### Your goal
Write out, word for word, each line from the start of the entries through the one holding "camera: 120 degrees left, 25 degrees down"; omit the pictures.

[Recorded data]
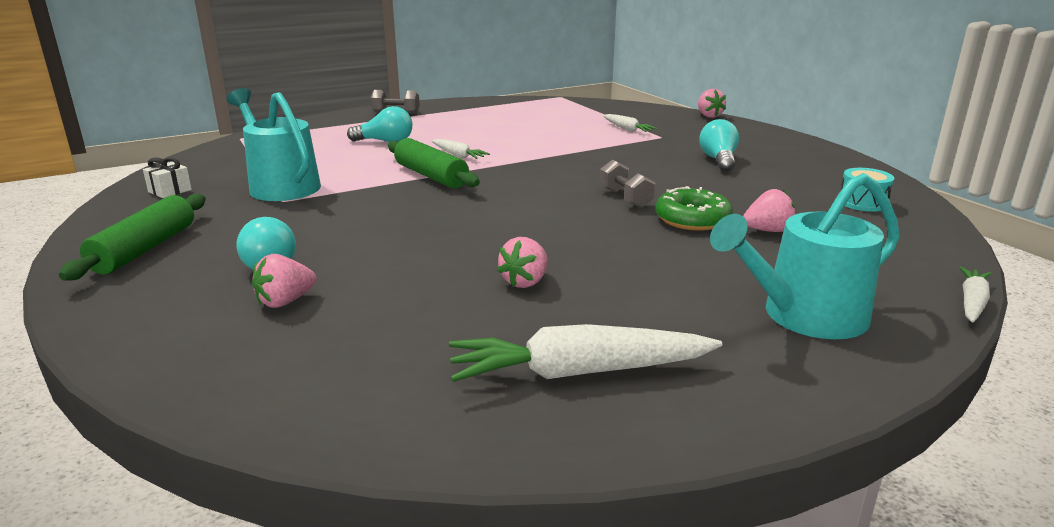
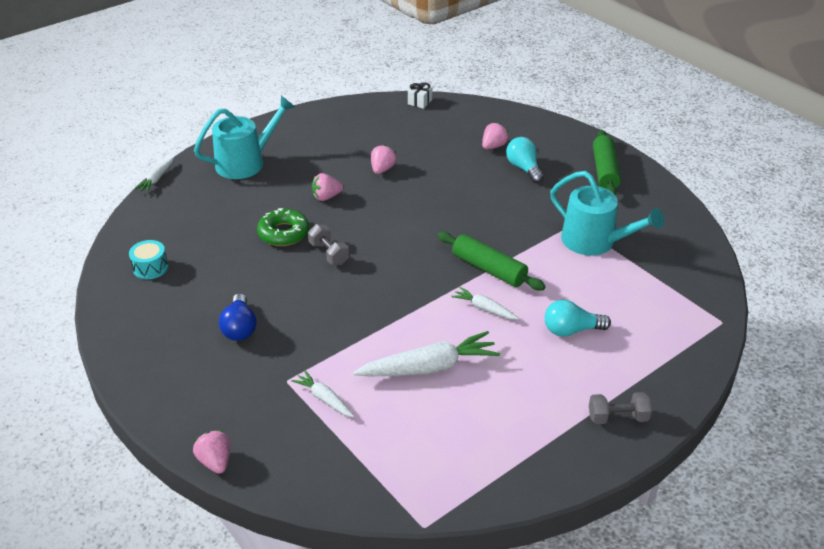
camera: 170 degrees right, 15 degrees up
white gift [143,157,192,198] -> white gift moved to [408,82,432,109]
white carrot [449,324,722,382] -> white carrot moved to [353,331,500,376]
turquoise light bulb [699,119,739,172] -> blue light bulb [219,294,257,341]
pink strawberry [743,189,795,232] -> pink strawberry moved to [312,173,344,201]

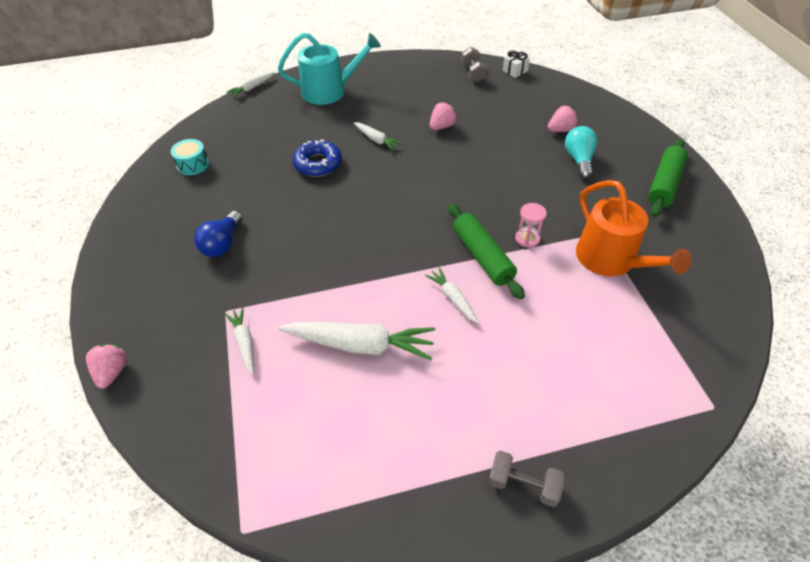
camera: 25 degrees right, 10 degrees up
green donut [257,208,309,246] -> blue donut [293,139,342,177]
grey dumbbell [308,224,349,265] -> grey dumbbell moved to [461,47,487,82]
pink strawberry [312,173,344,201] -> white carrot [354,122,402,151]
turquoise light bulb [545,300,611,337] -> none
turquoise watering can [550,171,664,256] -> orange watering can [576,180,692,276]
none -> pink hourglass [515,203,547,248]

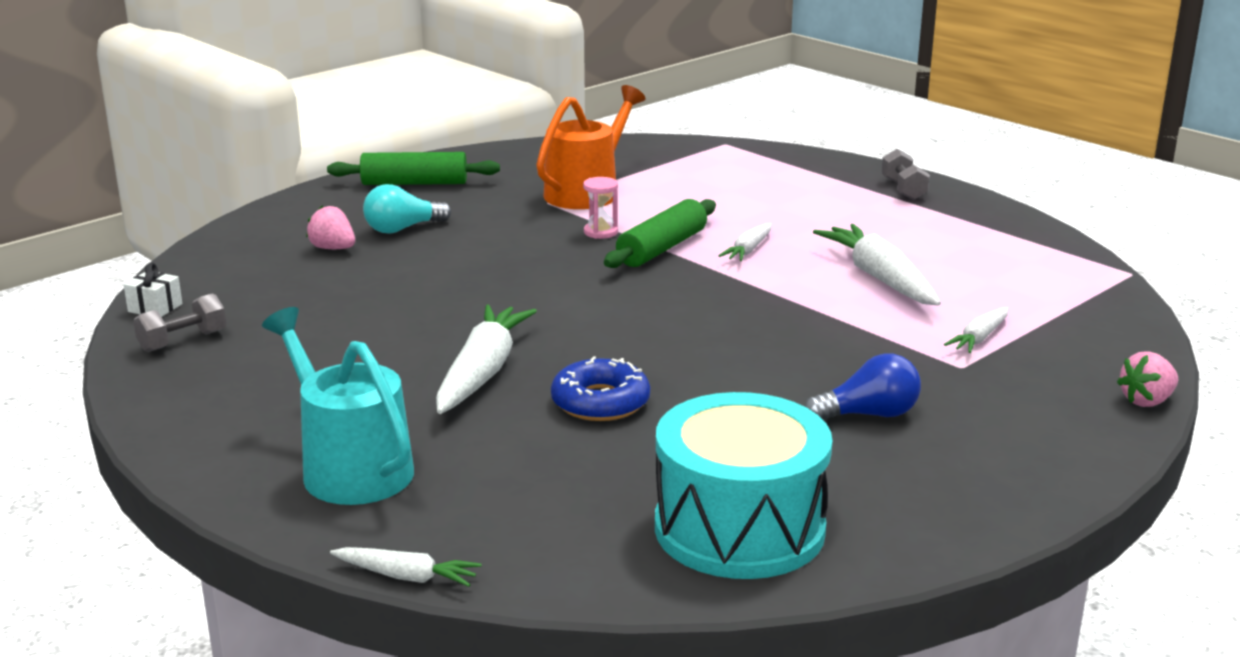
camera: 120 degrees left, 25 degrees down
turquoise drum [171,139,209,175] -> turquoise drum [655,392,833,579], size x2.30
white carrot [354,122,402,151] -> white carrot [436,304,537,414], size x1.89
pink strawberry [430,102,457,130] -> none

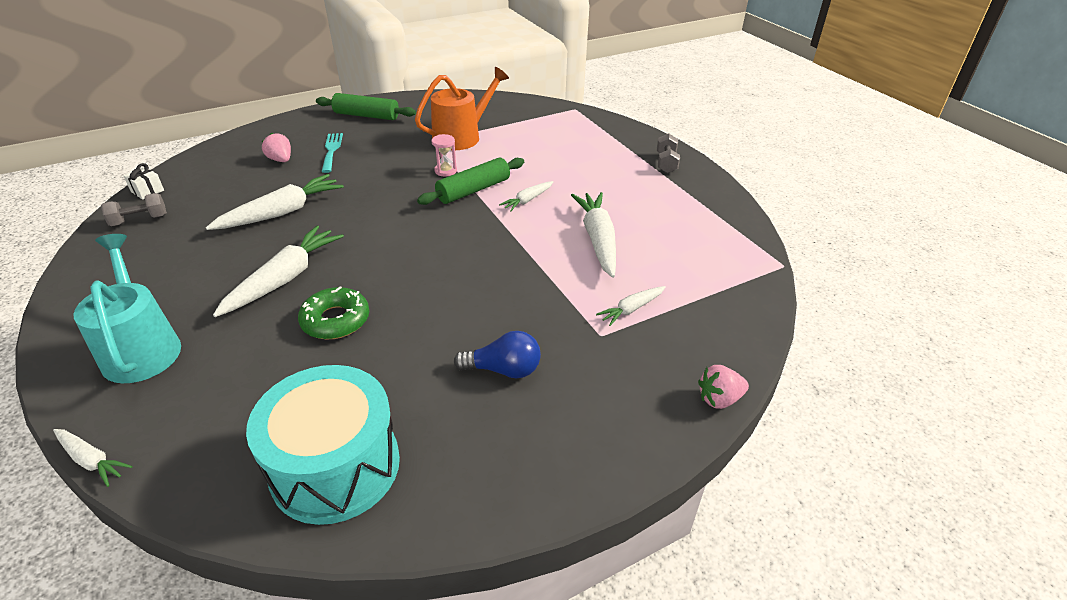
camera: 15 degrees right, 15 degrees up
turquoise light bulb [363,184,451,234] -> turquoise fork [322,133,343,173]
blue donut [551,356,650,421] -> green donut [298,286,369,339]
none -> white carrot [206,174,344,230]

### Result
camera: 170 degrees right, 15 degrees up
white gift [143,157,192,198] -> white gift moved to [408,82,432,109]
white carrot [449,324,722,382] -> white carrot moved to [353,331,500,376]
turquoise light bulb [699,119,739,172] -> blue light bulb [219,294,257,341]
pink strawberry [743,189,795,232] -> pink strawberry moved to [312,173,344,201]

camera: 25 degrees right, 10 degrees up
green donut [257,208,309,246] -> blue donut [293,139,342,177]
grey dumbbell [308,224,349,265] -> grey dumbbell moved to [461,47,487,82]
pink strawberry [312,173,344,201] -> white carrot [354,122,402,151]
turquoise light bulb [545,300,611,337] -> none
turquoise watering can [550,171,664,256] -> orange watering can [576,180,692,276]
none -> pink hourglass [515,203,547,248]

camera: 120 degrees left, 25 degrees down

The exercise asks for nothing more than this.